All material below is to be reproduced exactly.

------------------------------------------------------------

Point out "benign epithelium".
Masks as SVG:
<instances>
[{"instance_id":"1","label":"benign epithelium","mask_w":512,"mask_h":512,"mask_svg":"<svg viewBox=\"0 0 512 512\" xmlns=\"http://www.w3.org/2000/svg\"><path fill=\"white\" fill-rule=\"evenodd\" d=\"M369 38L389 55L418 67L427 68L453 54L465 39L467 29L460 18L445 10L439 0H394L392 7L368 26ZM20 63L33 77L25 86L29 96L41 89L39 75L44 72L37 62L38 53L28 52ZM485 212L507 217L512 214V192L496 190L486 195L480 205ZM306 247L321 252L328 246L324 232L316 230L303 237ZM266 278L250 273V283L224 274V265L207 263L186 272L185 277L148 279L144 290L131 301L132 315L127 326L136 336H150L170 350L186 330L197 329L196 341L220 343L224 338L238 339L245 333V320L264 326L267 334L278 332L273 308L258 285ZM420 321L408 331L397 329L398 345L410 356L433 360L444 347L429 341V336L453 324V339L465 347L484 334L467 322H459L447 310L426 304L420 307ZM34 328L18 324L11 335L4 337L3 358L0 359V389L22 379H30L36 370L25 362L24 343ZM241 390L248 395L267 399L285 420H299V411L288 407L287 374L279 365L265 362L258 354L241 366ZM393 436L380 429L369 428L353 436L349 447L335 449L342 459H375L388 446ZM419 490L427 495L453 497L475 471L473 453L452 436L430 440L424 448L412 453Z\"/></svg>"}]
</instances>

------------------------------------------------------------

* [REPLY TO THE TASK]:
Point out "benign epithelium".
Masks as SVG:
<instances>
[{"instance_id":"1","label":"benign epithelium","mask_w":512,"mask_h":512,"mask_svg":"<svg viewBox=\"0 0 512 512\" xmlns=\"http://www.w3.org/2000/svg\"><path fill=\"white\" fill-rule=\"evenodd\" d=\"M369 38L389 55L418 67L427 68L453 54L465 39L467 29L460 18L445 10L439 0H394L392 7L368 26ZM20 63L33 77L25 86L29 96L41 89L39 75L44 72L37 62L38 53L28 52ZM485 212L507 217L512 214V192L496 190L486 195L480 205ZM306 247L321 252L328 246L324 232L316 230L303 237ZM266 278L250 273V283L224 274V265L207 263L186 272L185 277L148 279L144 290L131 301L132 315L127 326L136 336H150L170 350L186 330L197 329L196 341L220 343L224 338L238 339L245 333V320L264 326L267 334L278 332L273 308L258 285ZM420 321L408 331L397 329L398 345L410 356L433 360L444 347L429 341V336L453 324V339L465 347L484 334L467 322H459L447 310L426 304L420 307ZM34 328L18 324L11 335L4 337L3 358L0 359V389L22 379H30L36 370L25 362L24 343ZM241 390L248 395L267 399L285 420H299V411L288 407L287 374L279 365L265 362L258 354L241 366ZM393 436L380 429L369 428L353 436L349 447L335 449L342 459H375L388 446ZM419 490L427 495L453 497L475 471L473 453L452 436L430 440L424 448L412 453Z\"/></svg>"}]
</instances>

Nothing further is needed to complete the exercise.